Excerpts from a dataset

= = = =

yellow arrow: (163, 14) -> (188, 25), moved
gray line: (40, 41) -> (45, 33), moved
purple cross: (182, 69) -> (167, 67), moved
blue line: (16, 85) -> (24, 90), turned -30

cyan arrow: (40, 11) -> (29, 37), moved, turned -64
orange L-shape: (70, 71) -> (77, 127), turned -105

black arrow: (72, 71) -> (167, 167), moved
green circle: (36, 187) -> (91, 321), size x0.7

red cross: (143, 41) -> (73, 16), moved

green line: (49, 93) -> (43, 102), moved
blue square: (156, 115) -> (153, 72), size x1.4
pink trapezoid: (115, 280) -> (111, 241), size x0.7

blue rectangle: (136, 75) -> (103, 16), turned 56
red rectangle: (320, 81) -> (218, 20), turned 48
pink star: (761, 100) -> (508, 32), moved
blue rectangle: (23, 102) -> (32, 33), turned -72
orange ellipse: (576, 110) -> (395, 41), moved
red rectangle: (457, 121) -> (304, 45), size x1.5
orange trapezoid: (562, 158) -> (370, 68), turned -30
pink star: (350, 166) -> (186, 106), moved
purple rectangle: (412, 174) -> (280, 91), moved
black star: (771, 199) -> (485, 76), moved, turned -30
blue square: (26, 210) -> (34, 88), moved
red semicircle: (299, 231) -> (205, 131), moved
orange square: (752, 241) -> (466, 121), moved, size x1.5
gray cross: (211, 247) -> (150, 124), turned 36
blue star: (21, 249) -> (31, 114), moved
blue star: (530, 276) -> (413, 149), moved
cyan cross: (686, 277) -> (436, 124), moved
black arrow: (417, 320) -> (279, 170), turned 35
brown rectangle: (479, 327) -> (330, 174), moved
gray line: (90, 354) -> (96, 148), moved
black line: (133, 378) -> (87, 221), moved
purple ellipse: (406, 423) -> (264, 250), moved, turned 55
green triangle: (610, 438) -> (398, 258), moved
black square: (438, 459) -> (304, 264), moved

= = = =

The answer must be the line containing "blue star: (530, 276) -> (413, 149), moved" and every line after it through the end of the records, repeated exactly.

**Solution to this exercise:**
blue star: (530, 276) -> (413, 149), moved
cyan cross: (686, 277) -> (436, 124), moved
black arrow: (417, 320) -> (279, 170), turned 35
brown rectangle: (479, 327) -> (330, 174), moved
gray line: (90, 354) -> (96, 148), moved
black line: (133, 378) -> (87, 221), moved
purple ellipse: (406, 423) -> (264, 250), moved, turned 55
green triangle: (610, 438) -> (398, 258), moved
black square: (438, 459) -> (304, 264), moved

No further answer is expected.